=== TASK INSTRUCTIONS ===
In the records below, find the line that holds "V1: 12V (plus". Restate it and every later line exactly, stopping at the end and skipping pictures.

=== SOURCE INFORMATION ===
────────────────────────────────────────
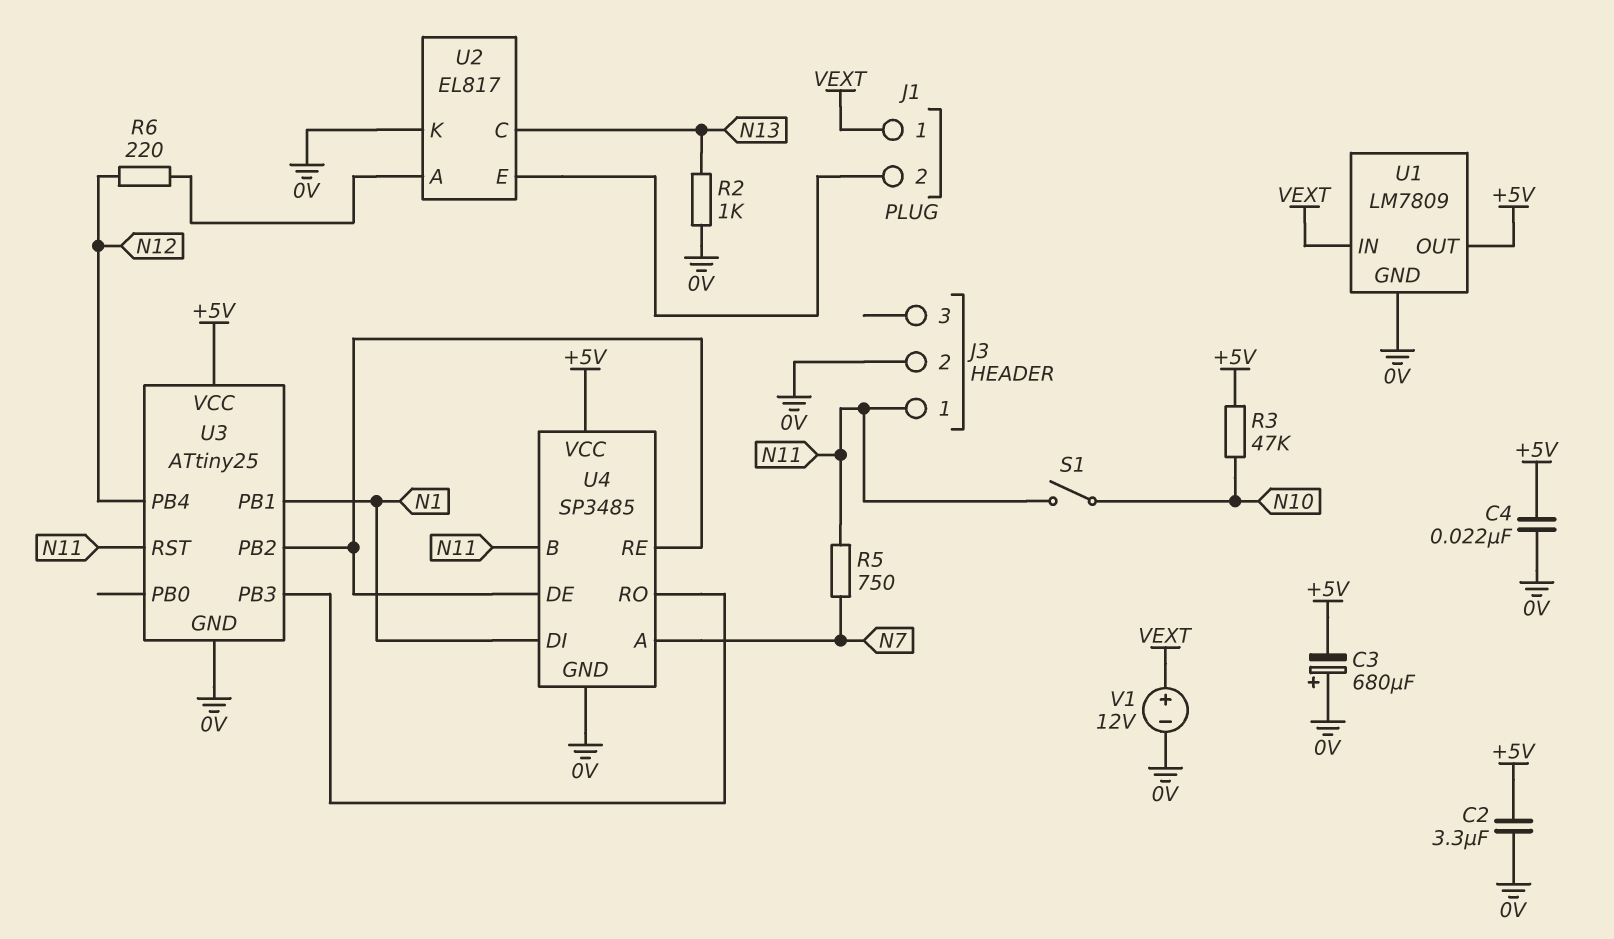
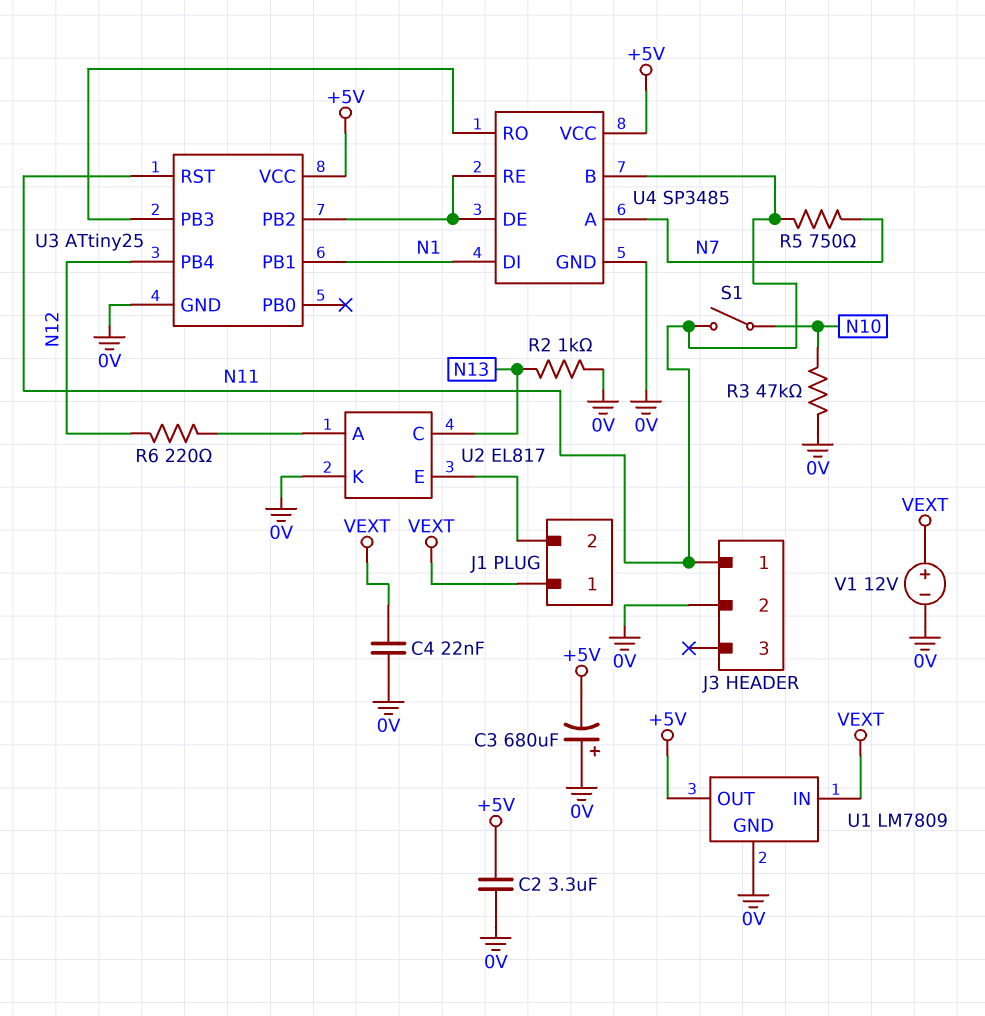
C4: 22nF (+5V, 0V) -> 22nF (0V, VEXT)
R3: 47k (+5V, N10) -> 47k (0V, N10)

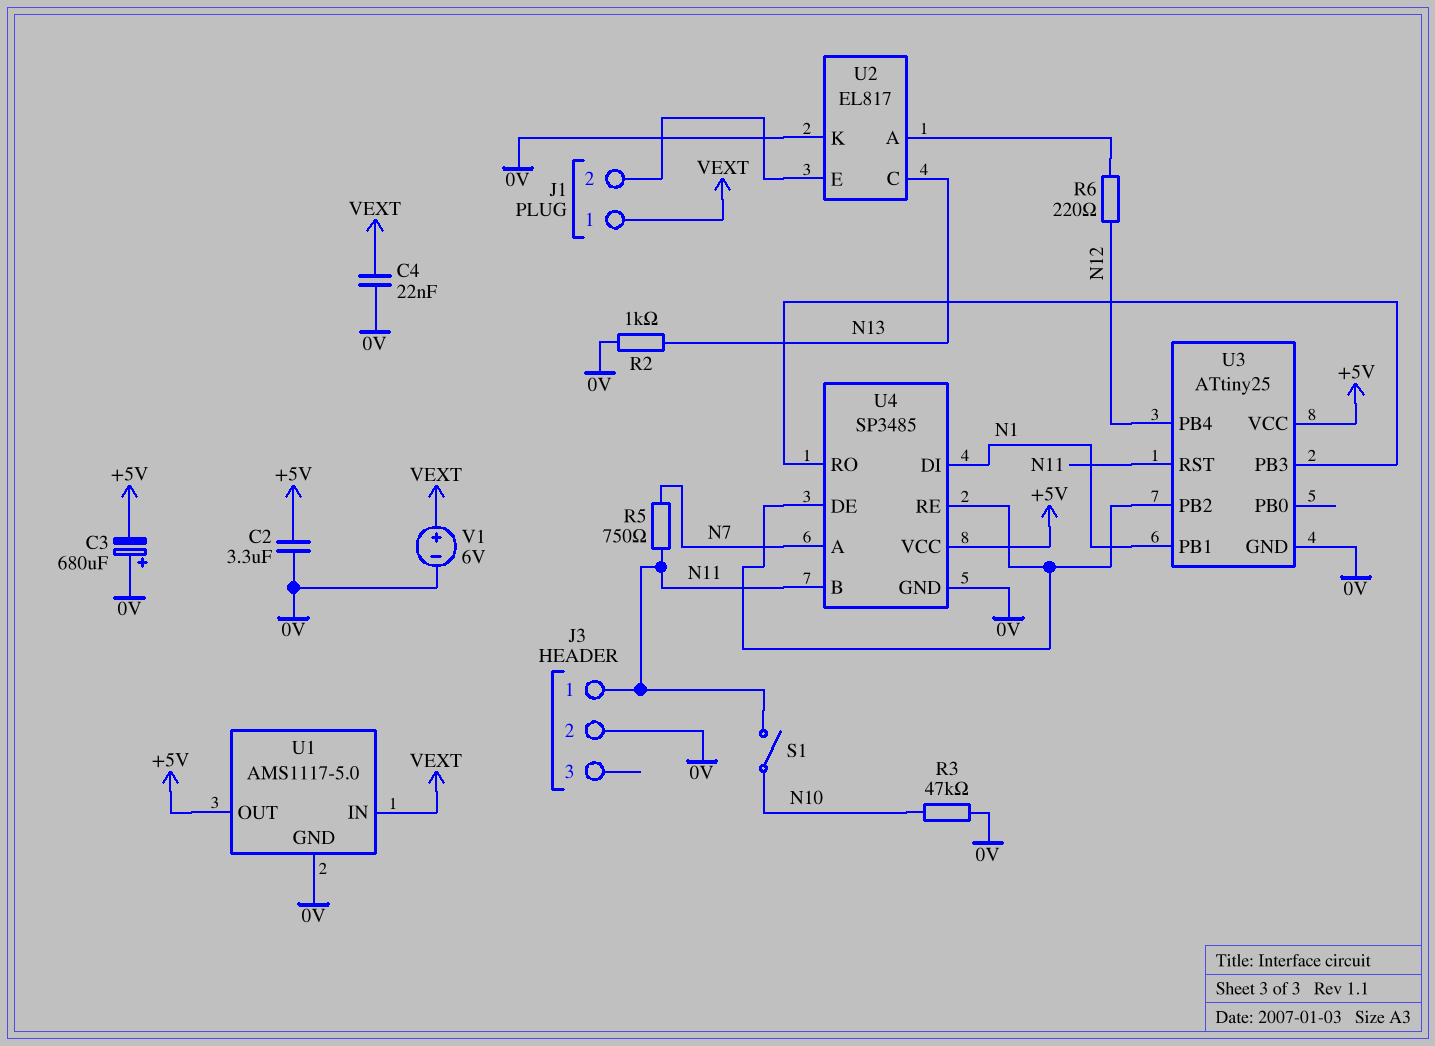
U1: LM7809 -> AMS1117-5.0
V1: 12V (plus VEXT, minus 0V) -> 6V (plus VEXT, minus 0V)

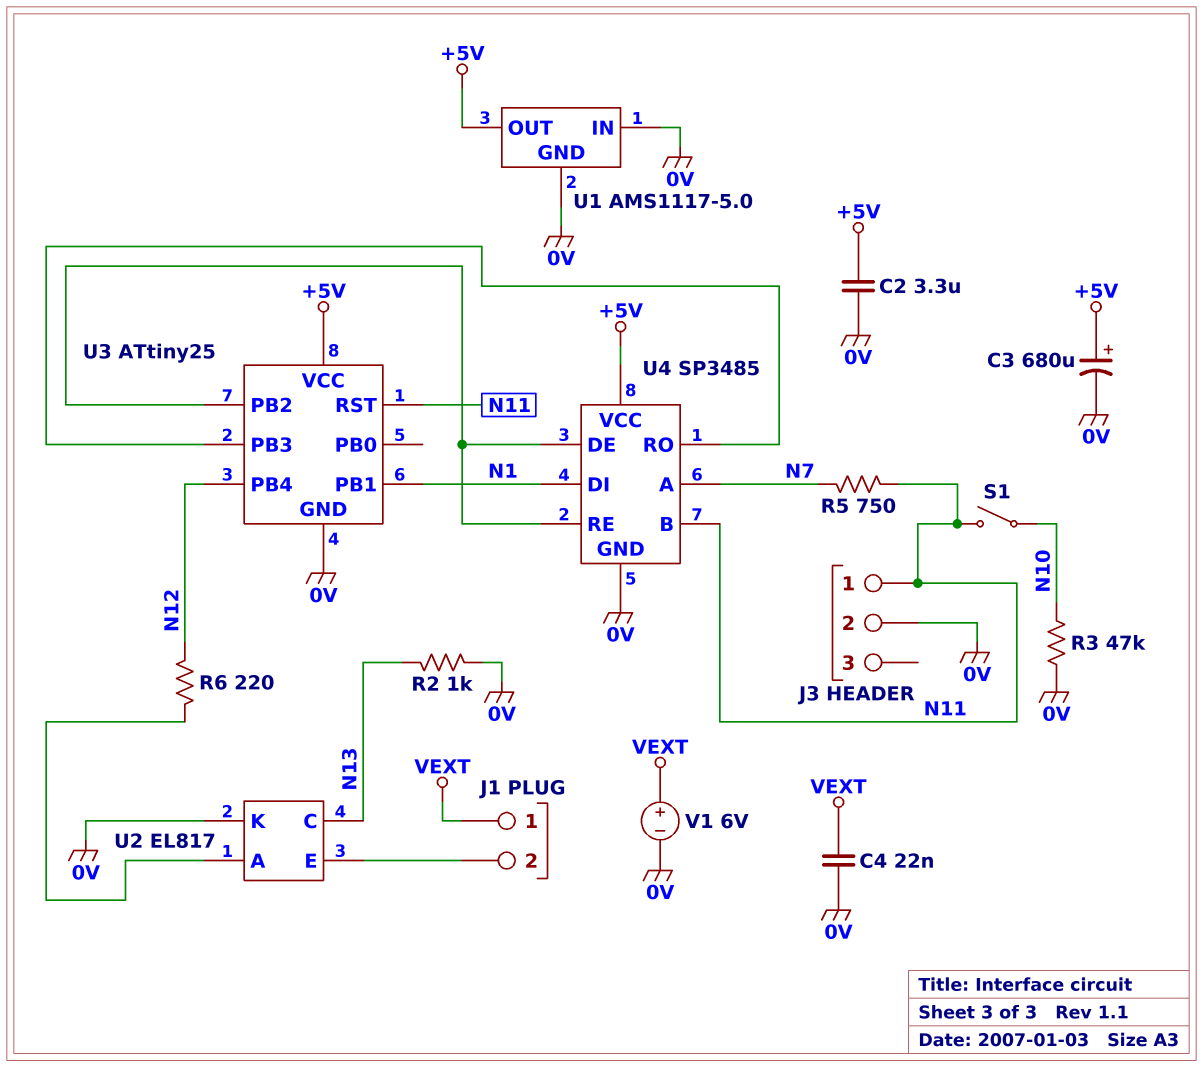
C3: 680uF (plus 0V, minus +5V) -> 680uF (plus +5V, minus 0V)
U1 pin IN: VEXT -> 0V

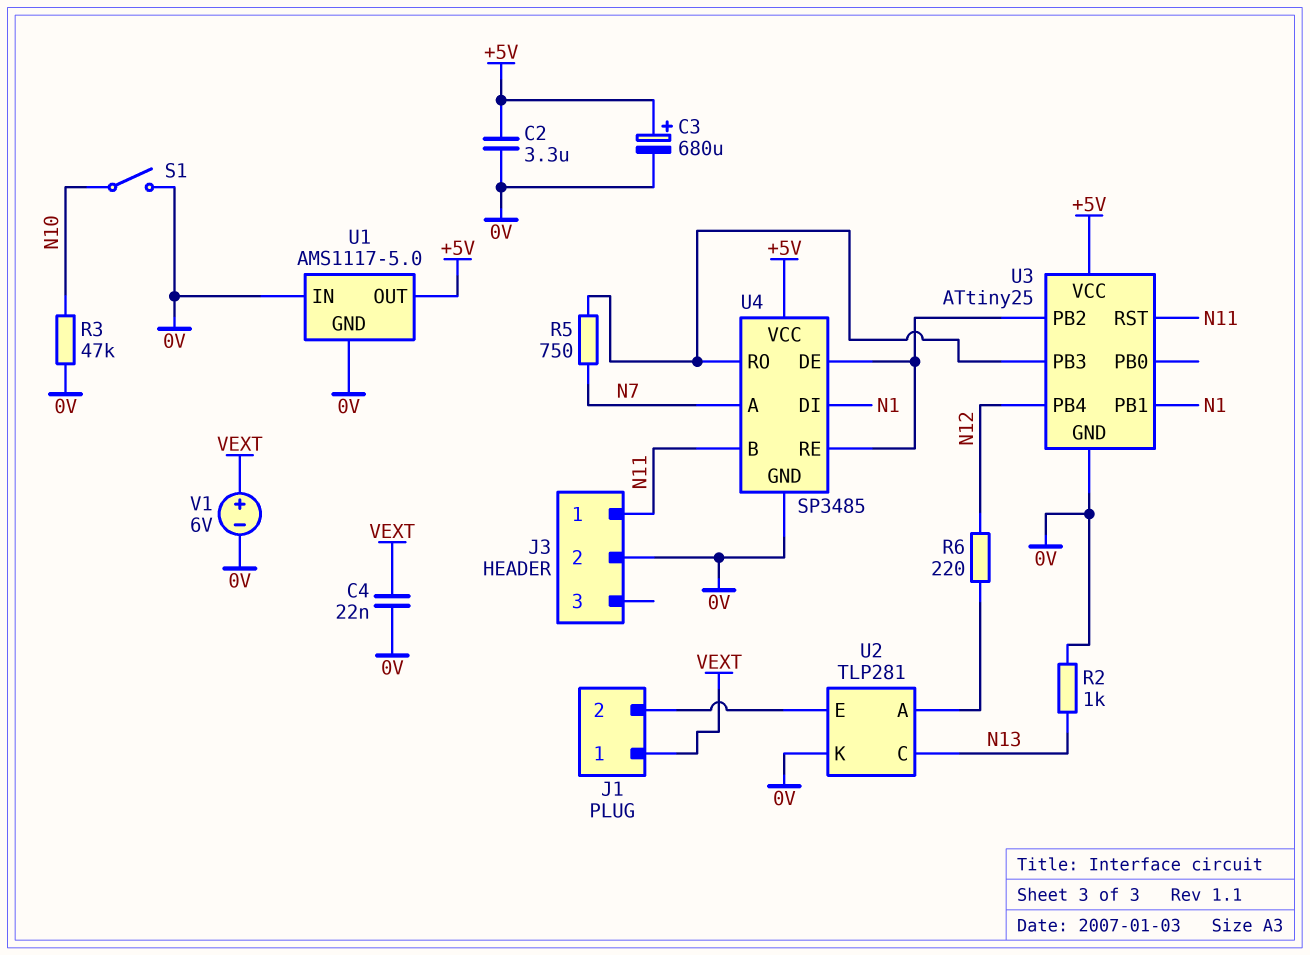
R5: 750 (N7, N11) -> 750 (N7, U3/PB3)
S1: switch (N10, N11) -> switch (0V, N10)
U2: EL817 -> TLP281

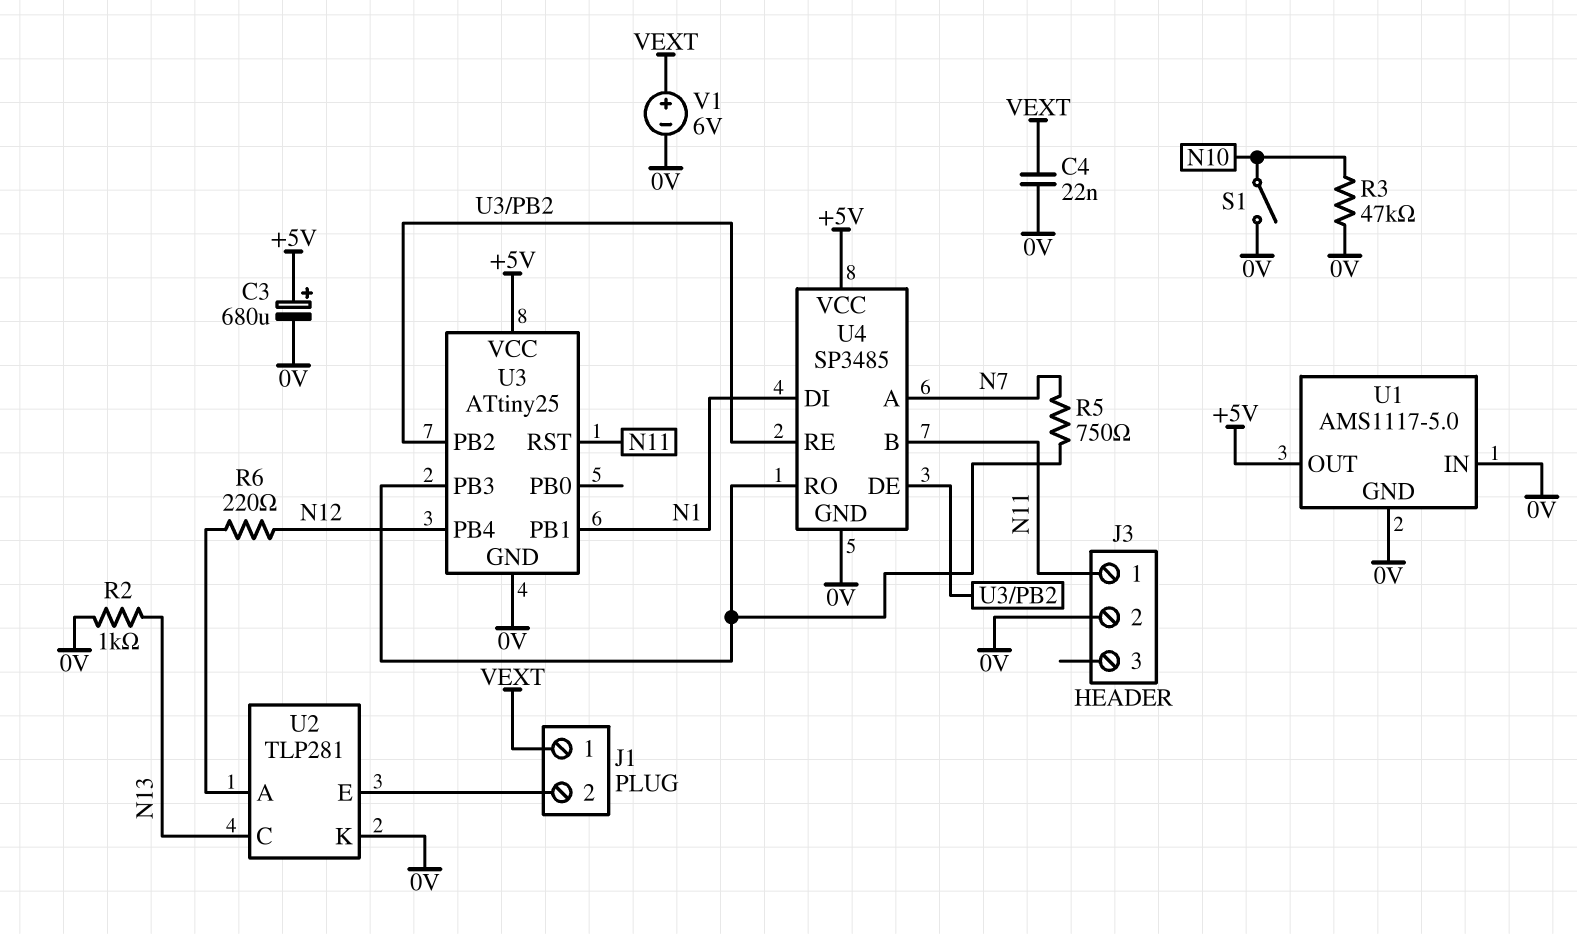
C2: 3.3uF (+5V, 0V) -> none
────────────────────────────────────────
=== ANSWER BOX ===
V1: 12V (plus VEXT, minus 0V) -> 6V (plus VEXT, minus 0V)

C3: 680uF (plus 0V, minus +5V) -> 680uF (plus +5V, minus 0V)
U1 pin IN: VEXT -> 0V

R5: 750 (N7, N11) -> 750 (N7, U3/PB3)
S1: switch (N10, N11) -> switch (0V, N10)
U2: EL817 -> TLP281

C2: 3.3uF (+5V, 0V) -> none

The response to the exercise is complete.